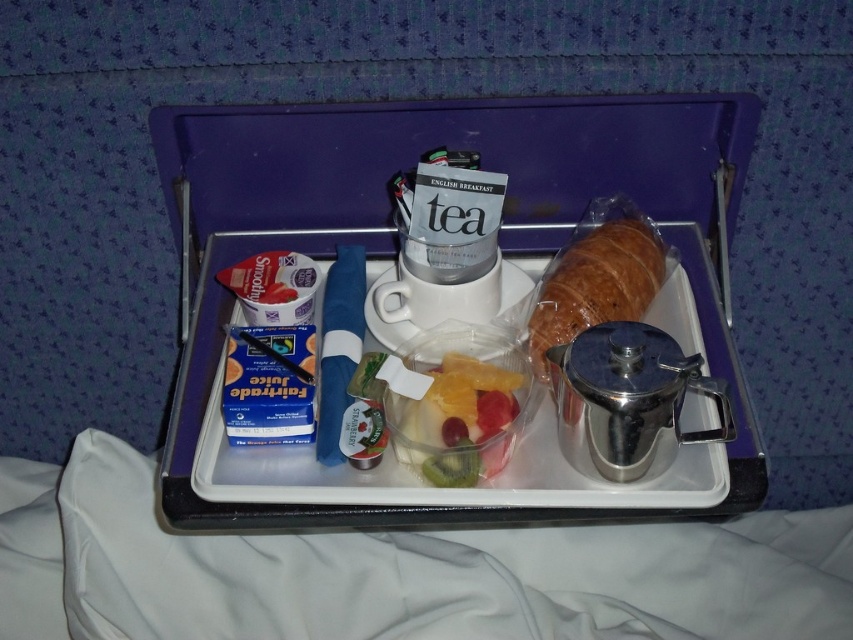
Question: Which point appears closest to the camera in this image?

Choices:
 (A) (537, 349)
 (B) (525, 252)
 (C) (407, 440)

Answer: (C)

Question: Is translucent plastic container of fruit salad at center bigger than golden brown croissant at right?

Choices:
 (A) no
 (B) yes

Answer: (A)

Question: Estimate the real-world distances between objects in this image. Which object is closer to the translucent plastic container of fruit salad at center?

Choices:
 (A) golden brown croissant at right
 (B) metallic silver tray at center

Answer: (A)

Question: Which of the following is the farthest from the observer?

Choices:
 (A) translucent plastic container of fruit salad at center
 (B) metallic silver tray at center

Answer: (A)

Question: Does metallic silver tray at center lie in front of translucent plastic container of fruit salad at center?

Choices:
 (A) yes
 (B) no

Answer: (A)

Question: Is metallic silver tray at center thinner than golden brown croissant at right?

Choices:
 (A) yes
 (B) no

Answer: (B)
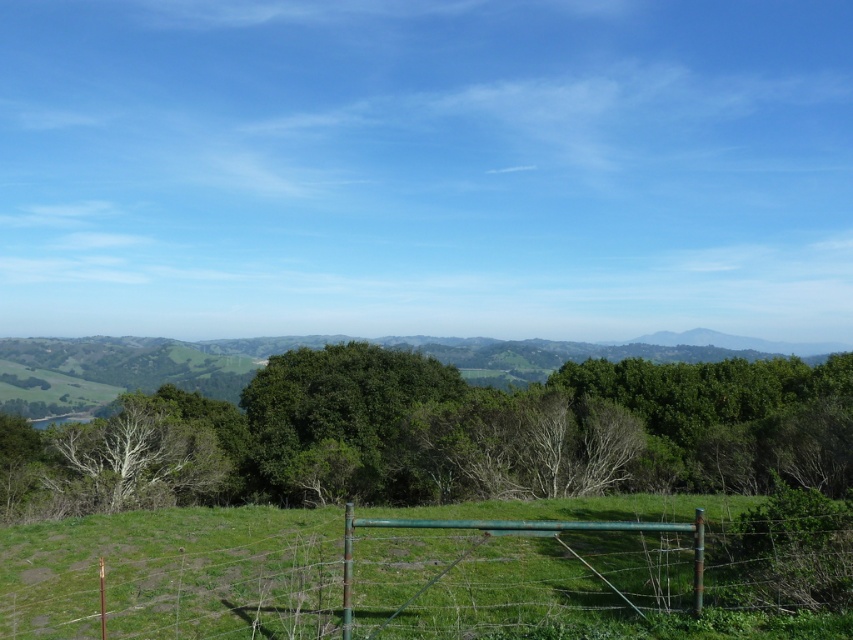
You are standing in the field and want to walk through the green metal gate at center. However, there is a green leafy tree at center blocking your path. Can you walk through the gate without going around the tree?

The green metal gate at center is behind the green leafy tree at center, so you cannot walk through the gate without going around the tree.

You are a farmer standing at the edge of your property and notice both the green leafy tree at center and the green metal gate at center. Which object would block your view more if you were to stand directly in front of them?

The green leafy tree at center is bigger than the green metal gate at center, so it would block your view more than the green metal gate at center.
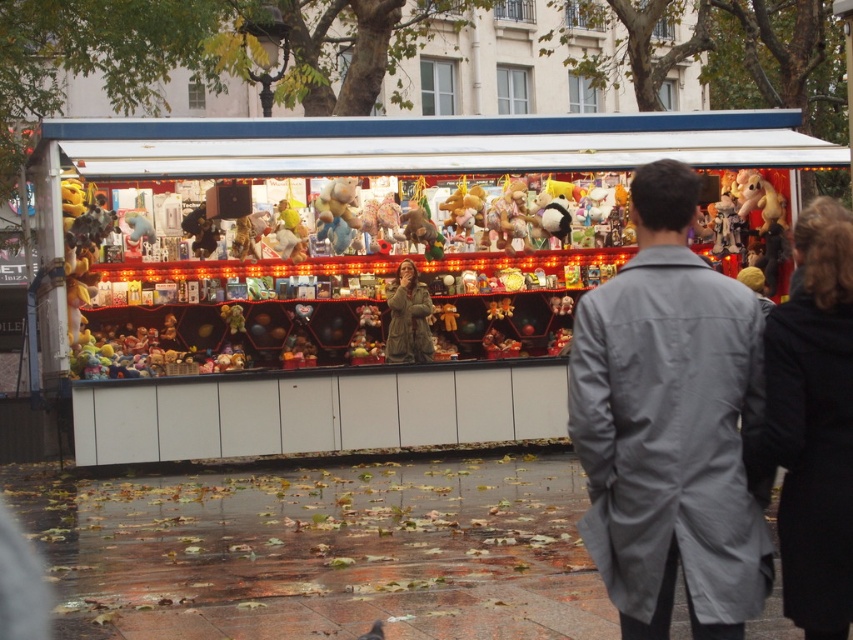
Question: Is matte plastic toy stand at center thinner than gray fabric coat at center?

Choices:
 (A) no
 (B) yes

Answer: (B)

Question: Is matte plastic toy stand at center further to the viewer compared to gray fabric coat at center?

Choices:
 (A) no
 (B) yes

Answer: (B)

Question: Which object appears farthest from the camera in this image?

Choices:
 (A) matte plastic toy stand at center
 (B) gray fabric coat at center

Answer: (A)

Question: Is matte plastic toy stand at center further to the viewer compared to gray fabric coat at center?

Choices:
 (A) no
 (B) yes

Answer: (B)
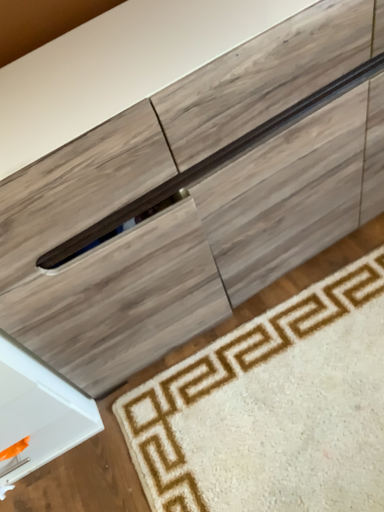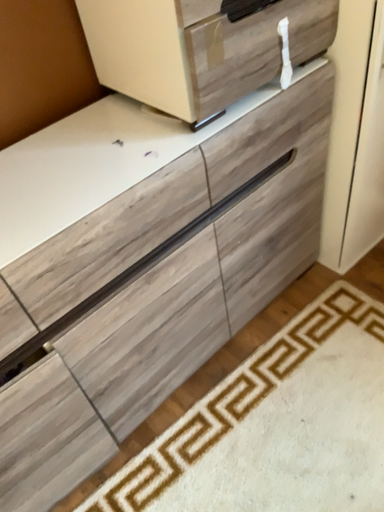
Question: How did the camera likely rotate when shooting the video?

────

- **Task requirements**
Return the stretch of the entries from the line containing "The green metal gate at center is" through the line containing "You are a farmer", word for word.

- **Task result**
The green metal gate at center is behind the green leafy tree at center, so you cannot walk through the gate without going around the tree.

You are a farmer standing at the edge of your property and notice both the green leafy tree at center and the green metal gate at center. Which object would block your view more if you were to stand directly in front of them?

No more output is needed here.